▶ [MATERIAL TO PROCESS]:
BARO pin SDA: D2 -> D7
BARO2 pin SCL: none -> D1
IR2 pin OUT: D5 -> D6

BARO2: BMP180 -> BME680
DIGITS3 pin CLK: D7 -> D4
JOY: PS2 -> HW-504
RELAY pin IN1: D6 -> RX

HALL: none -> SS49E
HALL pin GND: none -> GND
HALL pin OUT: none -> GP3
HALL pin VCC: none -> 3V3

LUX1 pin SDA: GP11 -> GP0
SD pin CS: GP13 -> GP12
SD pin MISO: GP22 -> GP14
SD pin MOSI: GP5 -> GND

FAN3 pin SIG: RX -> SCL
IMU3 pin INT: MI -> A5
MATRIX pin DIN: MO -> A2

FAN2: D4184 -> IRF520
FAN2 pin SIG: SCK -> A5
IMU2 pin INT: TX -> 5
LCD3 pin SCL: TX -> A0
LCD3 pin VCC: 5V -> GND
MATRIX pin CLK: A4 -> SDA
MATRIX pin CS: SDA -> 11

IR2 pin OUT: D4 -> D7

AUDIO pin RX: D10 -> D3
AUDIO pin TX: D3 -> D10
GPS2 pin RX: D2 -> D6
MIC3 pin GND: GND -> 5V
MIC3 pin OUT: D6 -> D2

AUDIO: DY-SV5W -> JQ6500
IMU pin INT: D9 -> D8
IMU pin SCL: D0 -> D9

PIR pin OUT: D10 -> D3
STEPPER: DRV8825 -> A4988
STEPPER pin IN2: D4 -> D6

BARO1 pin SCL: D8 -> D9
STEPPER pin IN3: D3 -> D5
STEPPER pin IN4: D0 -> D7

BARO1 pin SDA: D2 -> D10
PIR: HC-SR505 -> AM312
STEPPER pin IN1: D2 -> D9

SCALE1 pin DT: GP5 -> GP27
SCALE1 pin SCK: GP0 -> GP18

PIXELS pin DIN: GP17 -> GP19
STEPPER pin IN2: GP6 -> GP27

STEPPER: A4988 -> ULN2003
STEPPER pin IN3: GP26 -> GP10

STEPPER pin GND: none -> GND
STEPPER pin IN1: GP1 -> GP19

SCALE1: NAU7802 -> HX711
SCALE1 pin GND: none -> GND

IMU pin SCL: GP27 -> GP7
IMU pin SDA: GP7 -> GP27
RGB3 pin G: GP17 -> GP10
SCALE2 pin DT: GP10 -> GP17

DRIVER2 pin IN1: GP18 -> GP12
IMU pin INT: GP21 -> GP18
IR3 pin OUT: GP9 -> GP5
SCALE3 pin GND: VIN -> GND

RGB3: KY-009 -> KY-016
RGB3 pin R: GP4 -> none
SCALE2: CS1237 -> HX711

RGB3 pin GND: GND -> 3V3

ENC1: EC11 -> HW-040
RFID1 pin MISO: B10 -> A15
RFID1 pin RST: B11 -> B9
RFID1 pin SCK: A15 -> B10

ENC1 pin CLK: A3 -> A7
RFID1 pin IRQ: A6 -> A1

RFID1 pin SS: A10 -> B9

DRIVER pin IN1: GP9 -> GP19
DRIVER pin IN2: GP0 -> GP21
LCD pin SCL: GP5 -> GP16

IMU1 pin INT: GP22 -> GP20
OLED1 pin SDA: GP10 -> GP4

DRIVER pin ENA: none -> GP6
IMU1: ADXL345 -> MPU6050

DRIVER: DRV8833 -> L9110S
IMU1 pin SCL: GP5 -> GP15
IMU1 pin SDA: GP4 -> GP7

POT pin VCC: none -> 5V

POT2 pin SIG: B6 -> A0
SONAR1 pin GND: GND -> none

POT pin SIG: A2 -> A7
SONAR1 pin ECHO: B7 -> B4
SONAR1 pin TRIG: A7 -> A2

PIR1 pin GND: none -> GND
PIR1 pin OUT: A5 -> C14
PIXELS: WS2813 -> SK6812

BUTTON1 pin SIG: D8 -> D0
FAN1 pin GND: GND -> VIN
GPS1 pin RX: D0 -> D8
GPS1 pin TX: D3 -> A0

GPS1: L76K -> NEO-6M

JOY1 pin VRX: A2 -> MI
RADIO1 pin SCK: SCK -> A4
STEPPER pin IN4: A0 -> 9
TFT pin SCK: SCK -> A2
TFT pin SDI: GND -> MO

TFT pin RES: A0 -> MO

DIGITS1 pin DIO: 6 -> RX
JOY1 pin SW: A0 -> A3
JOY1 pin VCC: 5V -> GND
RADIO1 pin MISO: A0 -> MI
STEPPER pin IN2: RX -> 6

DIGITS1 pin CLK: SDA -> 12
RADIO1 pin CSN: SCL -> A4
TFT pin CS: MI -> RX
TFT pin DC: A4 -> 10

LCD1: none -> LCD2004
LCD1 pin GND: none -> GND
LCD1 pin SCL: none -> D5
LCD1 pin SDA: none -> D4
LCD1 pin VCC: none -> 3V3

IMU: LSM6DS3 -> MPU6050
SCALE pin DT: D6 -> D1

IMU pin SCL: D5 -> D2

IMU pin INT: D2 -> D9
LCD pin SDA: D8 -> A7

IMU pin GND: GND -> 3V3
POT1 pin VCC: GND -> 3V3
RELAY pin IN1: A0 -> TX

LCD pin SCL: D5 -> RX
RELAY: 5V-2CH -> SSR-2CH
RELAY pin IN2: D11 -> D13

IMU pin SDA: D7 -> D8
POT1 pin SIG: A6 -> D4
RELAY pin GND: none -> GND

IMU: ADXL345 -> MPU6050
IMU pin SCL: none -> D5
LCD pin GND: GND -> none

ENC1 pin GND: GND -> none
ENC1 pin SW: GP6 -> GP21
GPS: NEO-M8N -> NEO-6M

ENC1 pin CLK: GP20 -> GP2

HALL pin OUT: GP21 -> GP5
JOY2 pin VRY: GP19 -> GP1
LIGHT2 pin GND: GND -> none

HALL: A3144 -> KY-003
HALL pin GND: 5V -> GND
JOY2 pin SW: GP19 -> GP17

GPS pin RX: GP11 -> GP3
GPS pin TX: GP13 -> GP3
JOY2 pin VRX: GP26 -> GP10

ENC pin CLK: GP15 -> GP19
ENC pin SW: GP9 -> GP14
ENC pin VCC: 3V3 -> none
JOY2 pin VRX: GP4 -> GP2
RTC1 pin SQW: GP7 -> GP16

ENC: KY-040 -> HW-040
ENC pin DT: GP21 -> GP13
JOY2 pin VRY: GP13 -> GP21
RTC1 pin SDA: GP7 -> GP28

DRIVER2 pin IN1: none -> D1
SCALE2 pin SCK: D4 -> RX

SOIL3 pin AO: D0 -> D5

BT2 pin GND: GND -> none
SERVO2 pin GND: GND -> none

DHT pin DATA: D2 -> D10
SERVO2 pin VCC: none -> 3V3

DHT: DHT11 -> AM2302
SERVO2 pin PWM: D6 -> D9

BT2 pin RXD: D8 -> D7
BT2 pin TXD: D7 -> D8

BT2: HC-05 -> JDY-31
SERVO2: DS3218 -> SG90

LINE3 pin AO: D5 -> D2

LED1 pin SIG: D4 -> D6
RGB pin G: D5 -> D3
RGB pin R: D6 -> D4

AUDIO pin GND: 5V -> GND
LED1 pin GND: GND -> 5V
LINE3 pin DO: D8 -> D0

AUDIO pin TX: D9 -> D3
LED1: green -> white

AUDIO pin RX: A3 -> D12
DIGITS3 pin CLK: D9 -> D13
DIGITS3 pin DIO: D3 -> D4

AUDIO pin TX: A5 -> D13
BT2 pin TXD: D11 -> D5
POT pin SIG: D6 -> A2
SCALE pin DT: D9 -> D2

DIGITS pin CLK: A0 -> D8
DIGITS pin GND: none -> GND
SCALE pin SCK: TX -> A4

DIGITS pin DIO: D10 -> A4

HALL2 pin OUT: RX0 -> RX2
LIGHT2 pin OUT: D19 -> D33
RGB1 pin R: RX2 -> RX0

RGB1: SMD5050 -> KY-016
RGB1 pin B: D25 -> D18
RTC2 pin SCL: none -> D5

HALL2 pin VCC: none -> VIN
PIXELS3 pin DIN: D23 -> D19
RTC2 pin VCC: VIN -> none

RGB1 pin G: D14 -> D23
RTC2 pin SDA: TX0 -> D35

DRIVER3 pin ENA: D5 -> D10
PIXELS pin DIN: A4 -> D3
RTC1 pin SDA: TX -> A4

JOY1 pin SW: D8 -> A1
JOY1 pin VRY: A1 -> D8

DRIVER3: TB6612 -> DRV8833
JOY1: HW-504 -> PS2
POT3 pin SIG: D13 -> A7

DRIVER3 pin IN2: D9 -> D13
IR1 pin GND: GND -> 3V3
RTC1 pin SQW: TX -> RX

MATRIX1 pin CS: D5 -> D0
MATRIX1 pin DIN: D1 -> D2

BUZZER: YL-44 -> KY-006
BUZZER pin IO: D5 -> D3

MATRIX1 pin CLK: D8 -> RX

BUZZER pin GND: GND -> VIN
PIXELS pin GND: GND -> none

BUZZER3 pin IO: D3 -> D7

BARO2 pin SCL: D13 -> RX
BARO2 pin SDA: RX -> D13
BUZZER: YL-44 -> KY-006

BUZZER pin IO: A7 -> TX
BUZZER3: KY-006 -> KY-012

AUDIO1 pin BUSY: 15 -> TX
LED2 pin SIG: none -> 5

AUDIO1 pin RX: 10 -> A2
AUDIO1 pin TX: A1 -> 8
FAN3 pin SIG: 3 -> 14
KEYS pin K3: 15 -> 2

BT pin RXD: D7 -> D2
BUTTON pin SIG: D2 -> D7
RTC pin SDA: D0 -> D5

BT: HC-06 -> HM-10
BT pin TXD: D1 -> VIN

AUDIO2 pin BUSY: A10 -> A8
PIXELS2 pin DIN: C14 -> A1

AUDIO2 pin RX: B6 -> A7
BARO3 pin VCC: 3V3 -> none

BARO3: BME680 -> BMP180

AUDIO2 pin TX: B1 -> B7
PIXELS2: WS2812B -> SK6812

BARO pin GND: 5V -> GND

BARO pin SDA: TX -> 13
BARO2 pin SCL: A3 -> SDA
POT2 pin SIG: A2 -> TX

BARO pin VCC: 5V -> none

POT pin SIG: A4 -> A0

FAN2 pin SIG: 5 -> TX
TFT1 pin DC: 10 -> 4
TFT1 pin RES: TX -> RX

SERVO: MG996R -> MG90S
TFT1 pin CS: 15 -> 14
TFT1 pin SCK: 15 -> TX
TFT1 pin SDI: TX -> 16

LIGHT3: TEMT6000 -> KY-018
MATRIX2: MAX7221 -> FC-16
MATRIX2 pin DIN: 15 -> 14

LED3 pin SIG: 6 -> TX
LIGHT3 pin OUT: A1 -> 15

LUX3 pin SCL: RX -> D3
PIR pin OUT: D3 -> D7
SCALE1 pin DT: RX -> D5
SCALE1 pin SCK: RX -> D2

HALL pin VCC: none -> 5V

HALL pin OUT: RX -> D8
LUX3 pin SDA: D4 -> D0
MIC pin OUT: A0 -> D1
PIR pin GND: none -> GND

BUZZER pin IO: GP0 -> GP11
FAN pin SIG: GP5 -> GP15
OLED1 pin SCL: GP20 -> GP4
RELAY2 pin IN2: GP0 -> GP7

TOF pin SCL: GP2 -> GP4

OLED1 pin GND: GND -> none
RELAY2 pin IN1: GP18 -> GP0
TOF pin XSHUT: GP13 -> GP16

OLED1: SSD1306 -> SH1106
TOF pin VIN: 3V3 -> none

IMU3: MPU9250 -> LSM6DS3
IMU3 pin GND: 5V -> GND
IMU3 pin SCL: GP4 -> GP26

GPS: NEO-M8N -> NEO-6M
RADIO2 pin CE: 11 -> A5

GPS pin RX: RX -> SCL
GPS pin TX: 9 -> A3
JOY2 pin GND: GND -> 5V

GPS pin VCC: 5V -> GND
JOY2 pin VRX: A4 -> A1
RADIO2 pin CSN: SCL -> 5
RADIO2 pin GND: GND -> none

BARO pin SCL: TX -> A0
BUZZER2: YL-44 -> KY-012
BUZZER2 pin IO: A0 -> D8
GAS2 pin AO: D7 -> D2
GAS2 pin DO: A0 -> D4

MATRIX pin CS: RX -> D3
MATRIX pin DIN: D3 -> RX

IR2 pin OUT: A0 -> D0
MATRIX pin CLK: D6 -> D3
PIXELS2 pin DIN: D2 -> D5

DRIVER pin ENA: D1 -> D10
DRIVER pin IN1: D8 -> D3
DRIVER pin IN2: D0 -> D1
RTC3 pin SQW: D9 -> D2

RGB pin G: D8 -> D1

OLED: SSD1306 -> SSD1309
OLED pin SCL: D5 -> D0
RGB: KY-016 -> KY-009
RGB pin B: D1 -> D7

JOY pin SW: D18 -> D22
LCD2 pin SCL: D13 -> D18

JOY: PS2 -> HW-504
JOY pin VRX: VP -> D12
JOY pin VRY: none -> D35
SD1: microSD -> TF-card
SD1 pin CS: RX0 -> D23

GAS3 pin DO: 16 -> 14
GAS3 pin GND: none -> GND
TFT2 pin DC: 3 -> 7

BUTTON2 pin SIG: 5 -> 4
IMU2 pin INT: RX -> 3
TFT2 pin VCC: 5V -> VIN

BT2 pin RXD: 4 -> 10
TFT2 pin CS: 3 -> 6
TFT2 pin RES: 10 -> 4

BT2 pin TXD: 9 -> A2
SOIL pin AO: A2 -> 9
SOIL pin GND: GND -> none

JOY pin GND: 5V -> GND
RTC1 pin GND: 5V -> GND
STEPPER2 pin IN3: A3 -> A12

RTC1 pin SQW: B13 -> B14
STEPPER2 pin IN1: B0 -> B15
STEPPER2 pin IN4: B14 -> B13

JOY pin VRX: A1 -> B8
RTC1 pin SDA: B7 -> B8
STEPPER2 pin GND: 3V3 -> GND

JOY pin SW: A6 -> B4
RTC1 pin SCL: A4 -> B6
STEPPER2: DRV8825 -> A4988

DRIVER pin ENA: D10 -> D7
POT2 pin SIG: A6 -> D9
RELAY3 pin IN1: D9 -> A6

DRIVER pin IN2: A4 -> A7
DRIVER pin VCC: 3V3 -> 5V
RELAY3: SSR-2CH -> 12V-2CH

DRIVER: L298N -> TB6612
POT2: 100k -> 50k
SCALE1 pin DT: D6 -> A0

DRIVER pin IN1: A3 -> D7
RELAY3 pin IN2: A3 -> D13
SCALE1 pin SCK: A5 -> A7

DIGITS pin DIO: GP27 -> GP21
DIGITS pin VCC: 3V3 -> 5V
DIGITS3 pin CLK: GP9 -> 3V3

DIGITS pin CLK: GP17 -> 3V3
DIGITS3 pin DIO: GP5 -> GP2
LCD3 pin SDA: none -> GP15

▶ [TASK GOAL]:
The lines needed are the ones from the first line of the entries through the line that contains "SCALE1 pin SCK: GP0 -> GP18", given again without any change.

▶ [YOUR RESPONSE]:
BARO pin SDA: D2 -> D7
BARO2 pin SCL: none -> D1
IR2 pin OUT: D5 -> D6

BARO2: BMP180 -> BME680
DIGITS3 pin CLK: D7 -> D4
JOY: PS2 -> HW-504
RELAY pin IN1: D6 -> RX

HALL: none -> SS49E
HALL pin GND: none -> GND
HALL pin OUT: none -> GP3
HALL pin VCC: none -> 3V3

LUX1 pin SDA: GP11 -> GP0
SD pin CS: GP13 -> GP12
SD pin MISO: GP22 -> GP14
SD pin MOSI: GP5 -> GND

FAN3 pin SIG: RX -> SCL
IMU3 pin INT: MI -> A5
MATRIX pin DIN: MO -> A2

FAN2: D4184 -> IRF520
FAN2 pin SIG: SCK -> A5
IMU2 pin INT: TX -> 5
LCD3 pin SCL: TX -> A0
LCD3 pin VCC: 5V -> GND
MATRIX pin CLK: A4 -> SDA
MATRIX pin CS: SDA -> 11

IR2 pin OUT: D4 -> D7

AUDIO pin RX: D10 -> D3
AUDIO pin TX: D3 -> D10
GPS2 pin RX: D2 -> D6
MIC3 pin GND: GND -> 5V
MIC3 pin OUT: D6 -> D2

AUDIO: DY-SV5W -> JQ6500
IMU pin INT: D9 -> D8
IMU pin SCL: D0 -> D9

PIR pin OUT: D10 -> D3
STEPPER: DRV8825 -> A4988
STEPPER pin IN2: D4 -> D6

BARO1 pin SCL: D8 -> D9
STEPPER pin IN3: D3 -> D5
STEPPER pin IN4: D0 -> D7

BARO1 pin SDA: D2 -> D10
PIR: HC-SR505 -> AM312
STEPPER pin IN1: D2 -> D9

SCALE1 pin DT: GP5 -> GP27
SCALE1 pin SCK: GP0 -> GP18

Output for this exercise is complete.